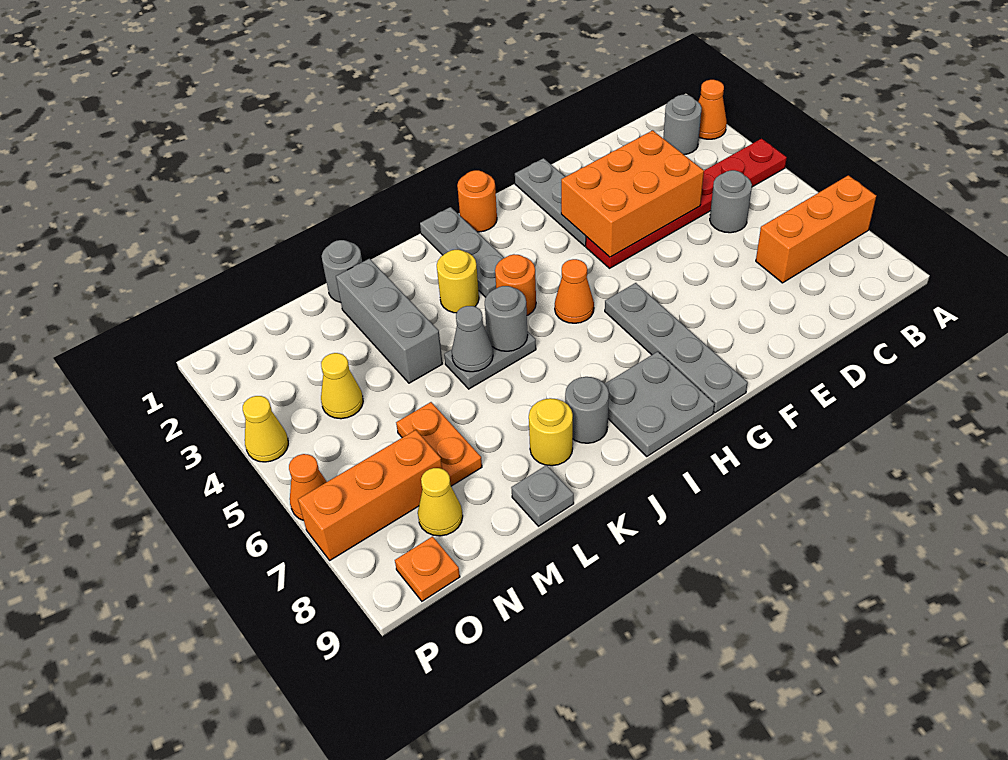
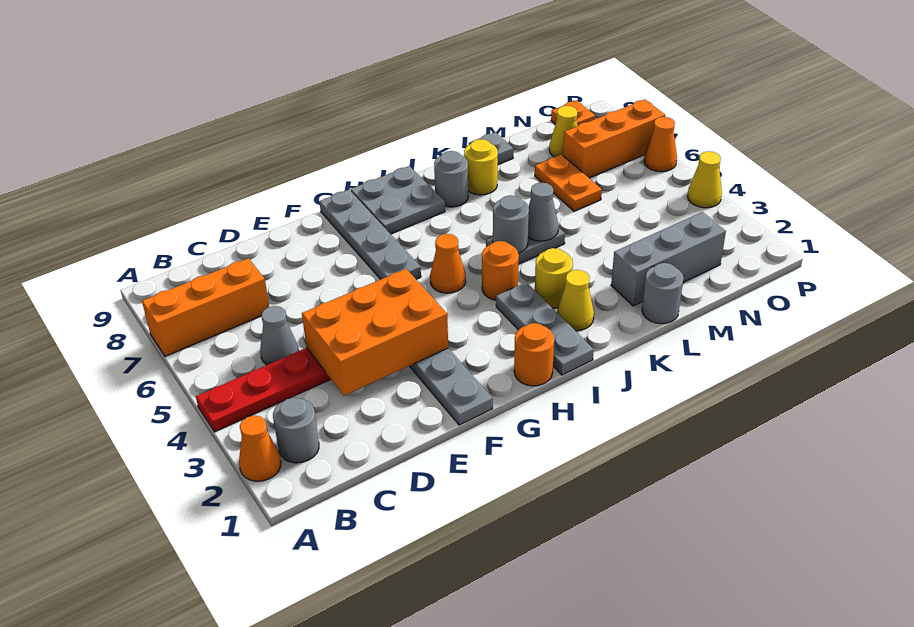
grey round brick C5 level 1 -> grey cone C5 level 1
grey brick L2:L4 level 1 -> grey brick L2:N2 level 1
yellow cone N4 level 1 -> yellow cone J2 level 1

════════════════

EXERCISE BRIEF =
Report each line in the data that holds the word "brick".

RESULT =
grey round brick C5 level 1 -> grey cone C5 level 1
grey brick L2:L4 level 1 -> grey brick L2:N2 level 1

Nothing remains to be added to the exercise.